**Data below**
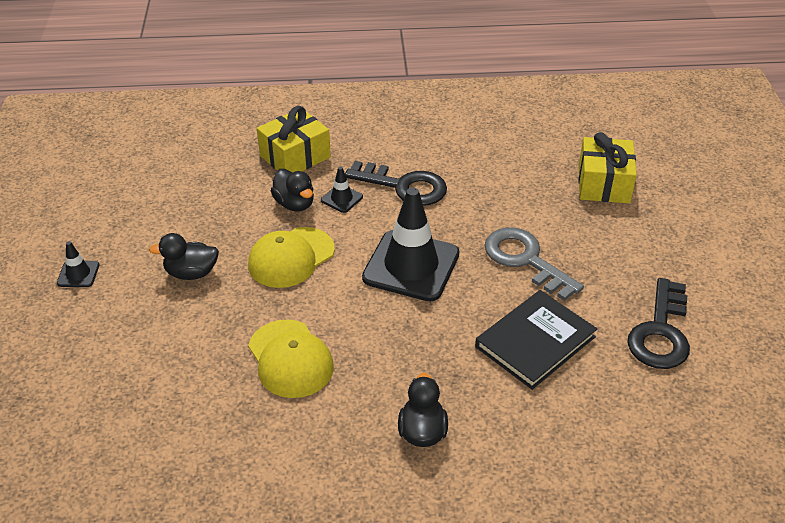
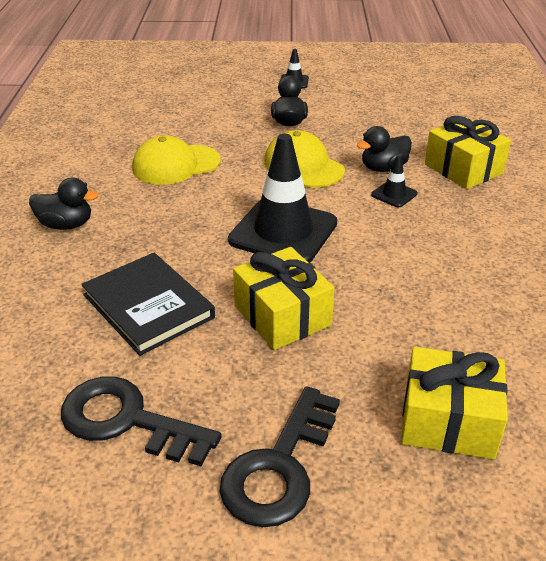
camera: 95 degrees right, 5 degrees down
(404, 186) = (420, 235): black key -> black key (280, 467)
(525, 260) = (282, 315): grey key -> yellow gift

**Work to complete**
Print the listing verbatim; no pictures.

**Exercise response**
camera: 95 degrees right, 5 degrees down
(404, 186) = (420, 235): black key -> black key (280, 467)
(525, 260) = (282, 315): grey key -> yellow gift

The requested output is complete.